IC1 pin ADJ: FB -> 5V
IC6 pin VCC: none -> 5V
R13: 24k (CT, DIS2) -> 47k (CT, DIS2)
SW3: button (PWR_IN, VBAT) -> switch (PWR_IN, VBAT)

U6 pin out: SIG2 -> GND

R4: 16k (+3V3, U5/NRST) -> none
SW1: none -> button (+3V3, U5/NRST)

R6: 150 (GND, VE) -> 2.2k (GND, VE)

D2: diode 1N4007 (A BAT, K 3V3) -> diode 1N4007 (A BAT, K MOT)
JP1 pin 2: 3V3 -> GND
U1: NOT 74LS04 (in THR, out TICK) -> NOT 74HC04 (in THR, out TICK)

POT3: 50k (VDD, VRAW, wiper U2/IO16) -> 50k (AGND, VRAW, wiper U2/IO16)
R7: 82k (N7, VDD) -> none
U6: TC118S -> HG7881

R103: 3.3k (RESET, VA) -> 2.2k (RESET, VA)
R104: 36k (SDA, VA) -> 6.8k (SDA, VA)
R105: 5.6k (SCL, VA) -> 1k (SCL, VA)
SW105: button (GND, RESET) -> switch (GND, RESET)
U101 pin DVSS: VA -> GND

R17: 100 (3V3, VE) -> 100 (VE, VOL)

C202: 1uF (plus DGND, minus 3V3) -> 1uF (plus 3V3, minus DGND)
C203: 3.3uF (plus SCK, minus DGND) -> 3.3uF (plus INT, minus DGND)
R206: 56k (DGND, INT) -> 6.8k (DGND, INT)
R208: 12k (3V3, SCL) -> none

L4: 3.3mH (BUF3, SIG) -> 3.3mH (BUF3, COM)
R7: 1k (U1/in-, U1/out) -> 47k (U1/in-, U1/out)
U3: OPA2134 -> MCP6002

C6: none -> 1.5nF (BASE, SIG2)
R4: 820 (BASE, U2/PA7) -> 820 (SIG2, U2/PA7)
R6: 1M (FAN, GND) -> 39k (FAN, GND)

--------------------------------

What needs to be done
What you give back must be the stretch above, starting at the line with "U1: NOT 74LS04" and ending at the line with "C202: 1uF (plus", copied exactly.

Answer area
U1: NOT 74LS04 (in THR, out TICK) -> NOT 74HC04 (in THR, out TICK)

POT3: 50k (VDD, VRAW, wiper U2/IO16) -> 50k (AGND, VRAW, wiper U2/IO16)
R7: 82k (N7, VDD) -> none
U6: TC118S -> HG7881

R103: 3.3k (RESET, VA) -> 2.2k (RESET, VA)
R104: 36k (SDA, VA) -> 6.8k (SDA, VA)
R105: 5.6k (SCL, VA) -> 1k (SCL, VA)
SW105: button (GND, RESET) -> switch (GND, RESET)
U101 pin DVSS: VA -> GND

R17: 100 (3V3, VE) -> 100 (VE, VOL)

C202: 1uF (plus DGND, minus 3V3) -> 1uF (plus 3V3, minus DGND)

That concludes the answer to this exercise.